┌─ Input for this task
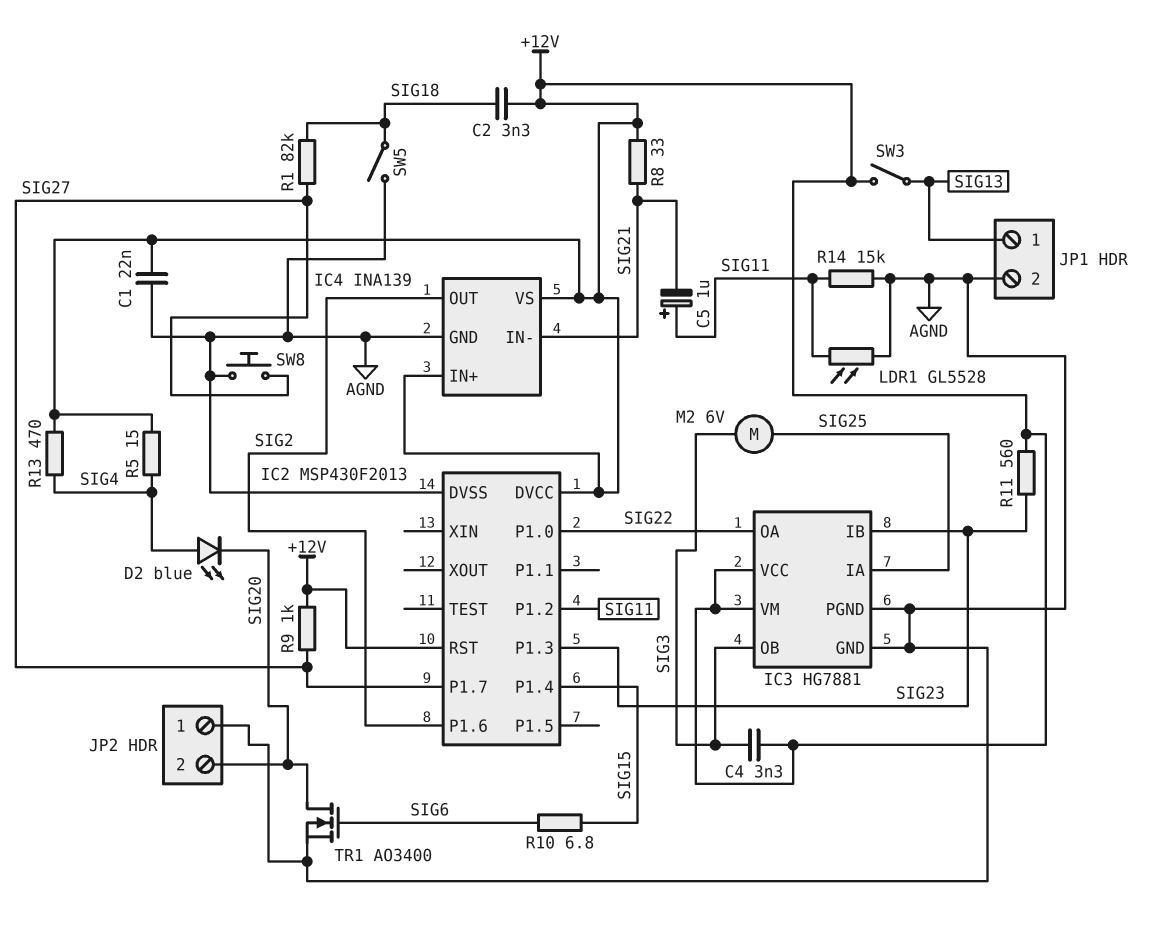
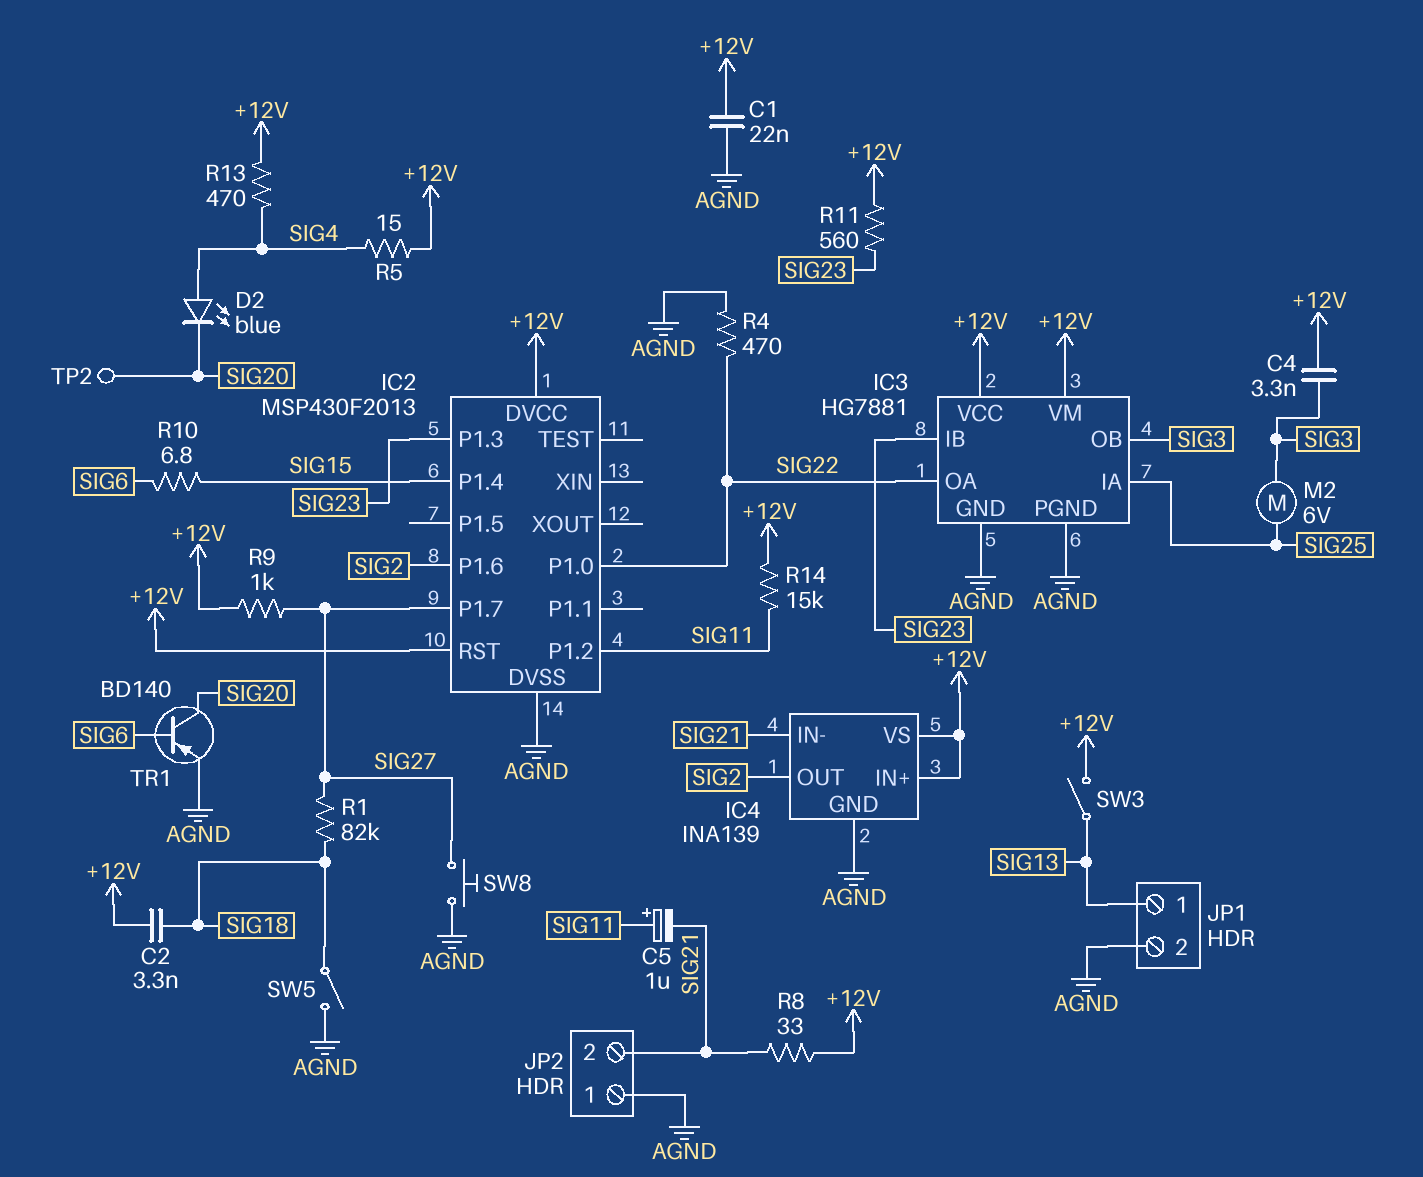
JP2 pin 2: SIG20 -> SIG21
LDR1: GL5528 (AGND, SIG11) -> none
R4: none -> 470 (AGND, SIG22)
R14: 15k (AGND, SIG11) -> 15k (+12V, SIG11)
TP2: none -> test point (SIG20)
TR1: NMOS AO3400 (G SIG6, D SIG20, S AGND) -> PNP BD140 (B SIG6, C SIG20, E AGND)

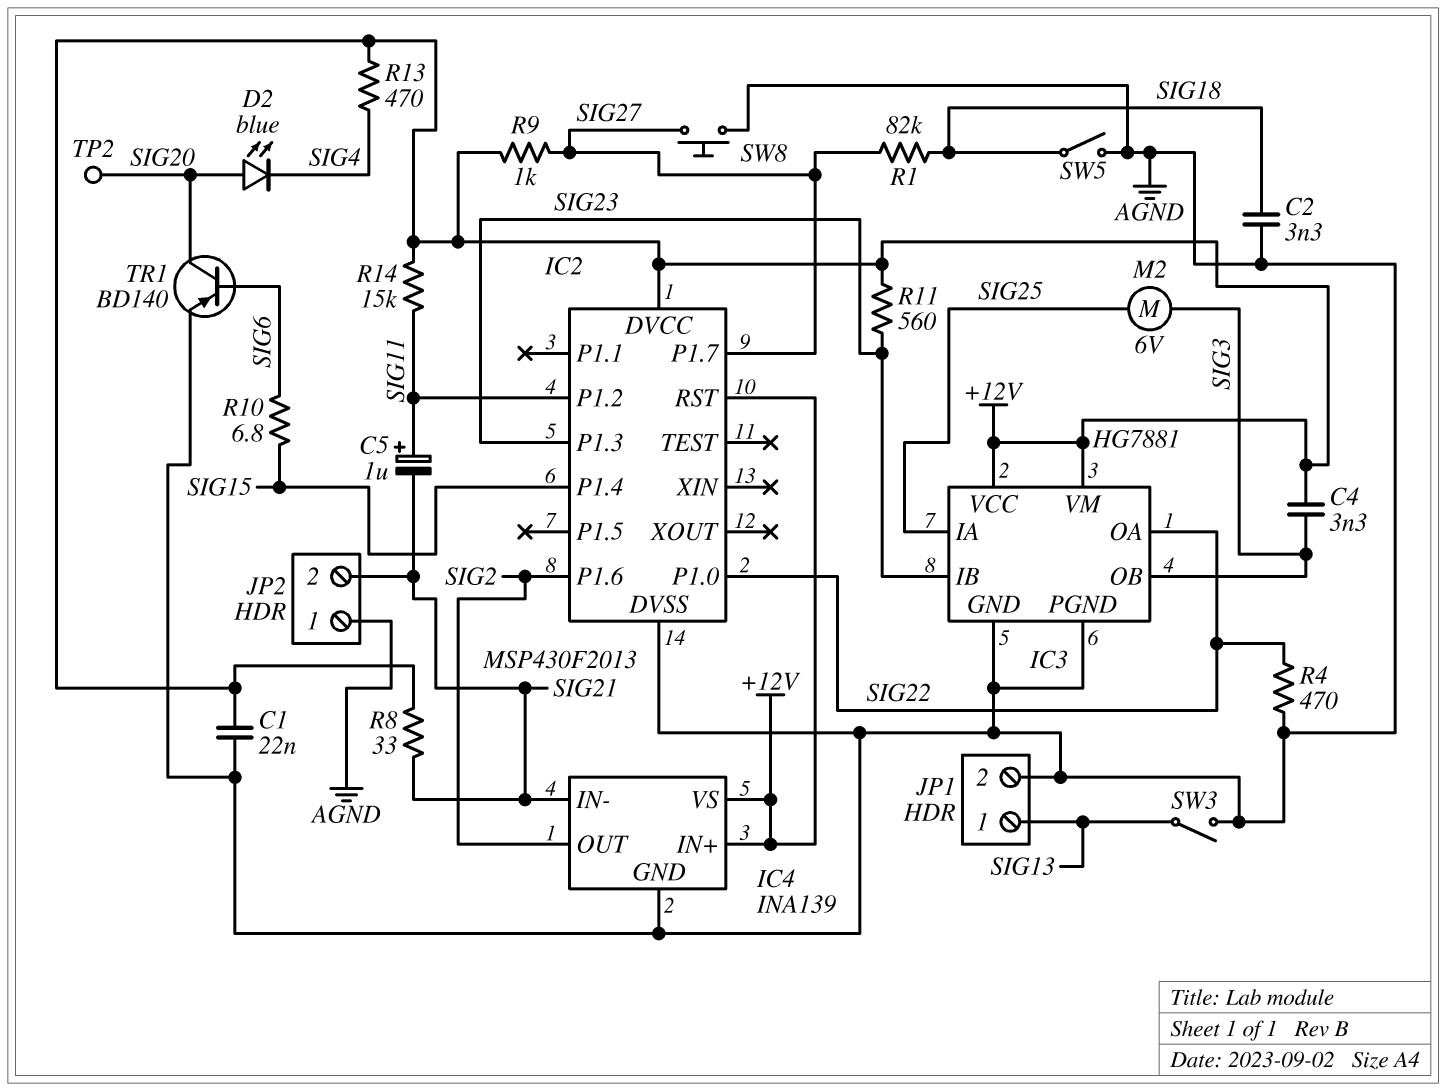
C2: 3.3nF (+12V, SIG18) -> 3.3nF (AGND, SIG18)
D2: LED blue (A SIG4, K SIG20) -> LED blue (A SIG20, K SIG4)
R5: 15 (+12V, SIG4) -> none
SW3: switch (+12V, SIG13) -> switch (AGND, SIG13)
└─
* **To do**: The answer must repeat every record exactly, with all pictures left out.

* **Final answer**:
JP2 pin 2: SIG20 -> SIG21
LDR1: GL5528 (AGND, SIG11) -> none
R4: none -> 470 (AGND, SIG22)
R14: 15k (AGND, SIG11) -> 15k (+12V, SIG11)
TP2: none -> test point (SIG20)
TR1: NMOS AO3400 (G SIG6, D SIG20, S AGND) -> PNP BD140 (B SIG6, C SIG20, E AGND)

C2: 3.3nF (+12V, SIG18) -> 3.3nF (AGND, SIG18)
D2: LED blue (A SIG4, K SIG20) -> LED blue (A SIG20, K SIG4)
R5: 15 (+12V, SIG4) -> none
SW3: switch (+12V, SIG13) -> switch (AGND, SIG13)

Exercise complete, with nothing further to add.